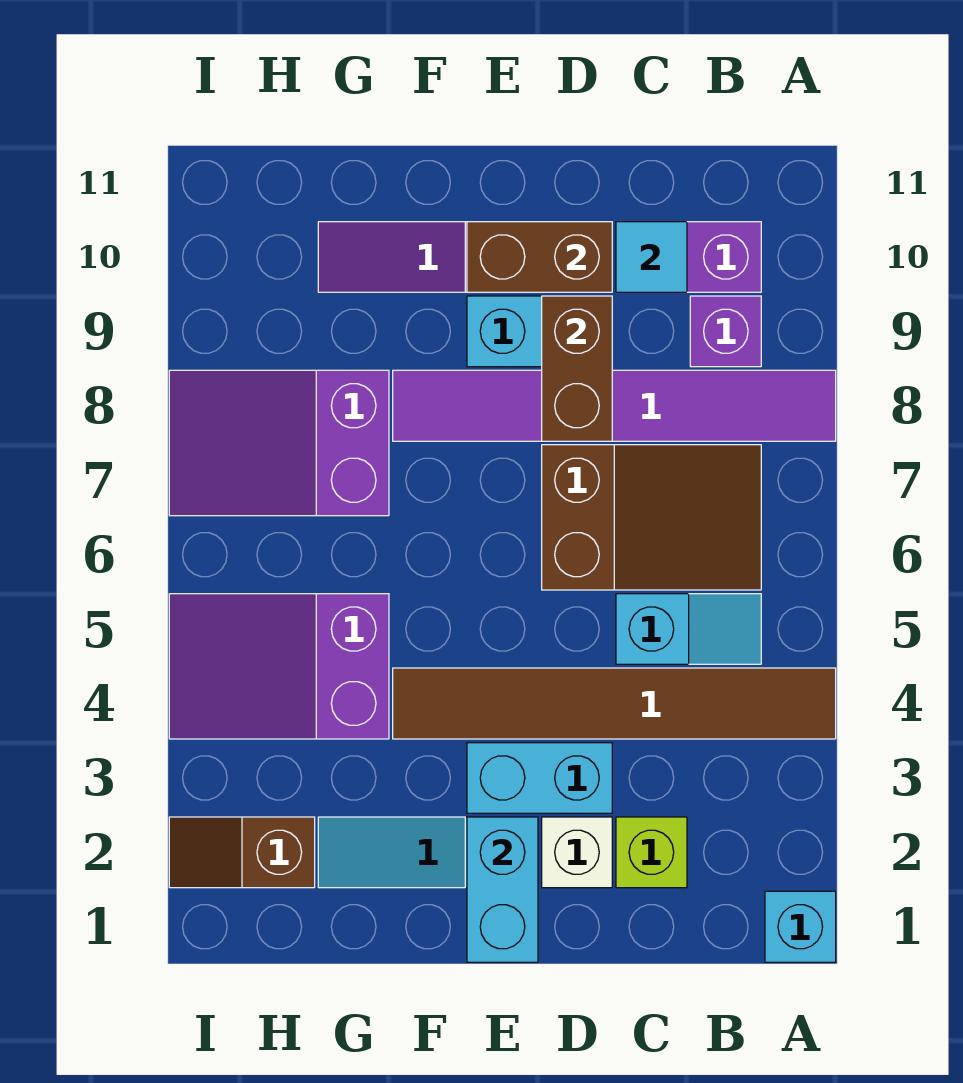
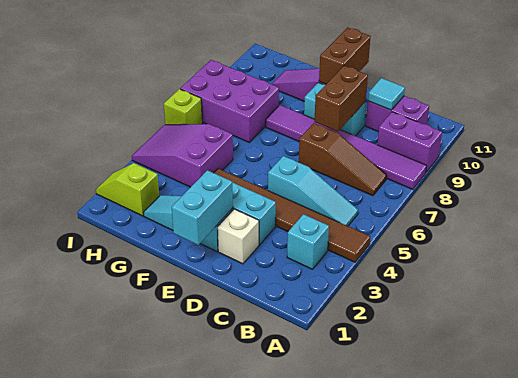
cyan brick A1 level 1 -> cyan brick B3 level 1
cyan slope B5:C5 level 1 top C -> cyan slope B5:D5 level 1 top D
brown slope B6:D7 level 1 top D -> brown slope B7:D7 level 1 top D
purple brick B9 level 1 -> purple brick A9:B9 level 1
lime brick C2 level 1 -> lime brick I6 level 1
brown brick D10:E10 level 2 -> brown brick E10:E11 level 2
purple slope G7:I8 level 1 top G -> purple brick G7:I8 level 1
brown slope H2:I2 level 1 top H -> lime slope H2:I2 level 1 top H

============

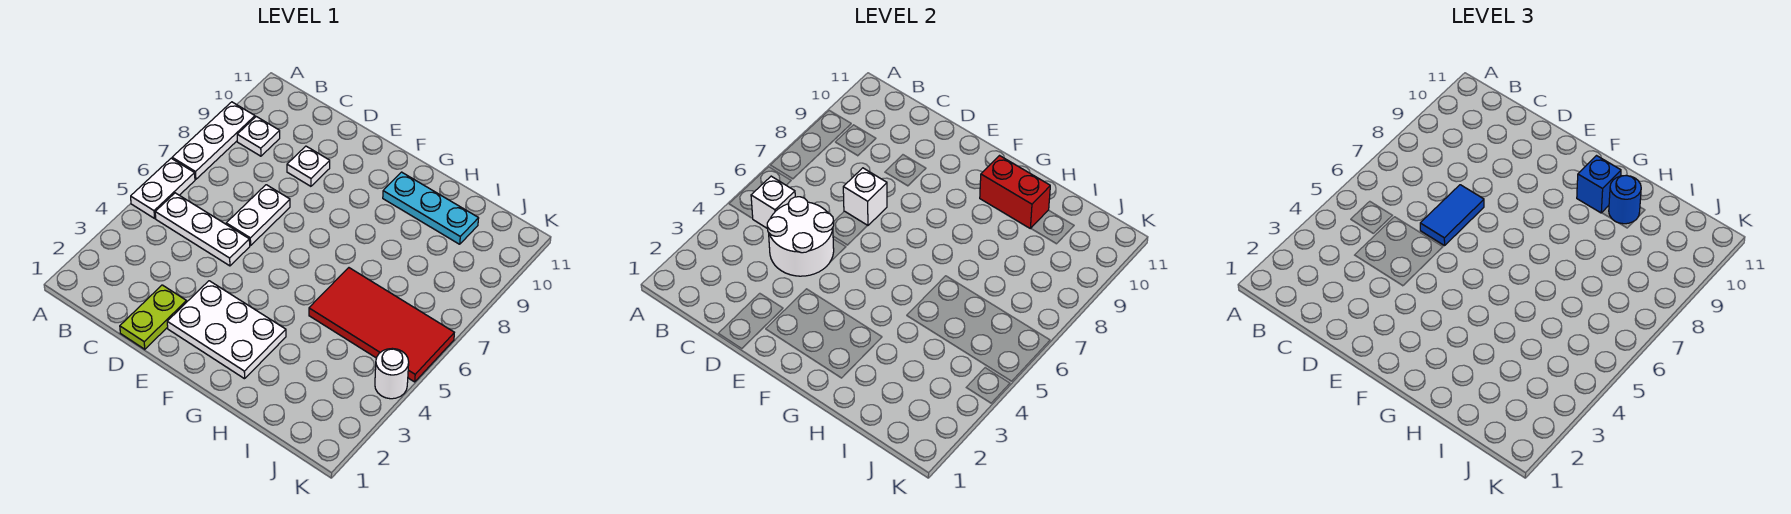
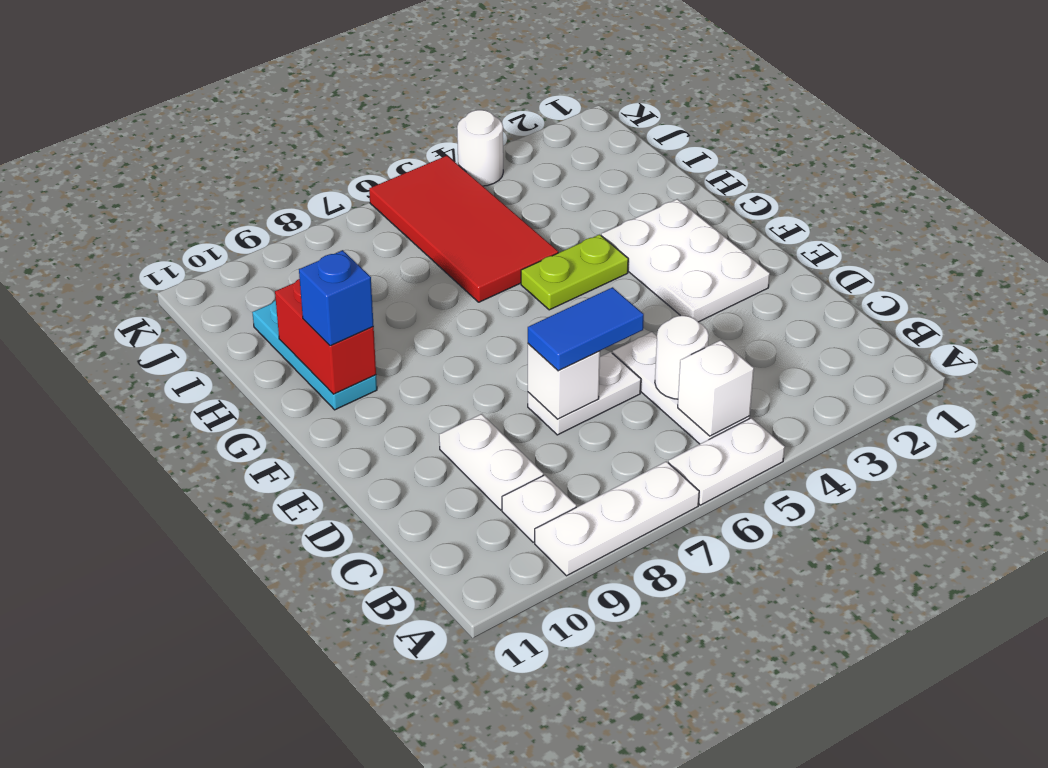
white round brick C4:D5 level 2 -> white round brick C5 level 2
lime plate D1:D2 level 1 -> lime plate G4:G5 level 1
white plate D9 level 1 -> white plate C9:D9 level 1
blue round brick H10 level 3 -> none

============

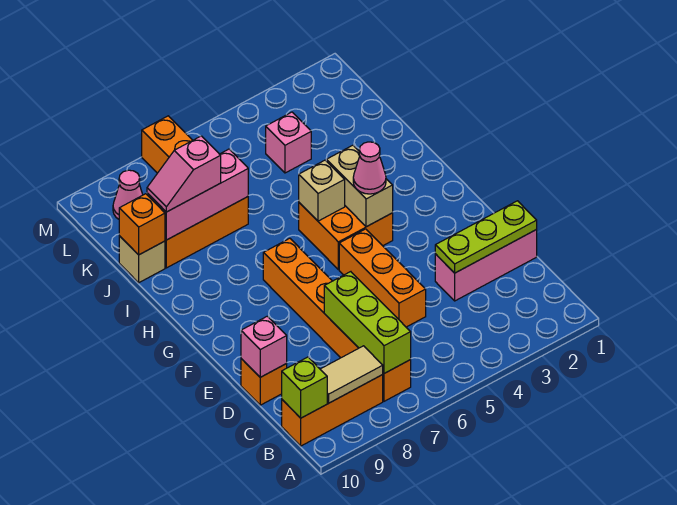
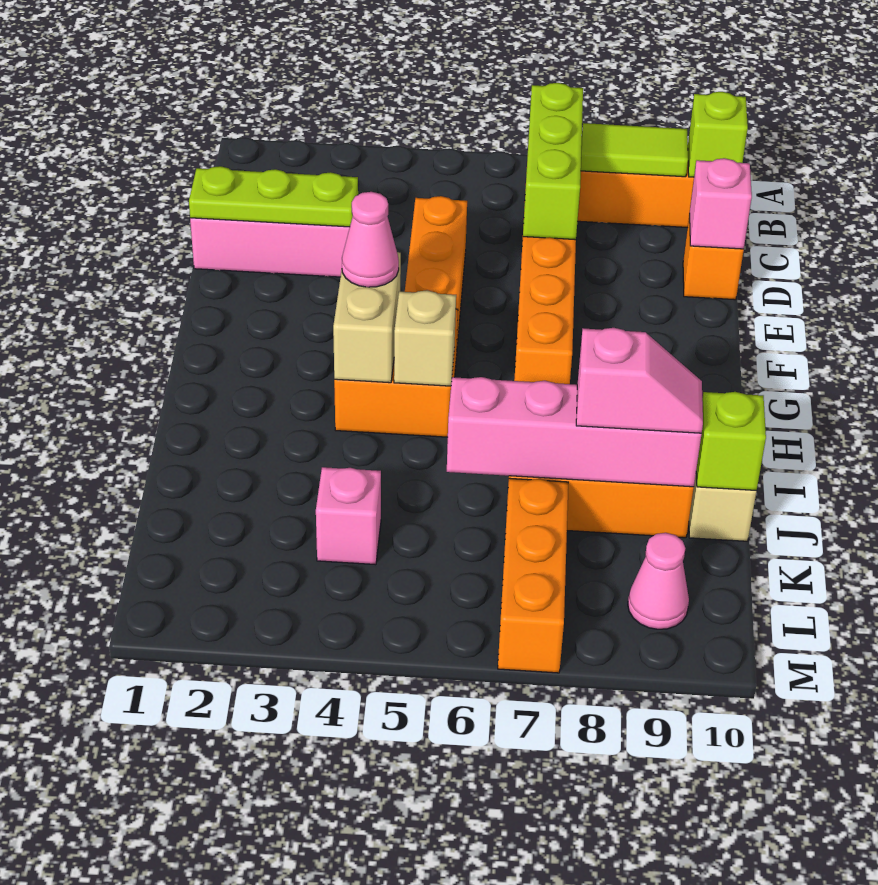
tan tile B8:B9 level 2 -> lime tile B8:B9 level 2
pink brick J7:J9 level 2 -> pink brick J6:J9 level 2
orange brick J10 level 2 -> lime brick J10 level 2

============

* **Description of the task**
Copy the records above exactly, beginning at the line that contains "lime plate D1:D2" and stopping after the line that contains "blue round brick H10 level 3 -> none".

* **Answer section**
lime plate D1:D2 level 1 -> lime plate G4:G5 level 1
white plate D9 level 1 -> white plate C9:D9 level 1
blue round brick H10 level 3 -> none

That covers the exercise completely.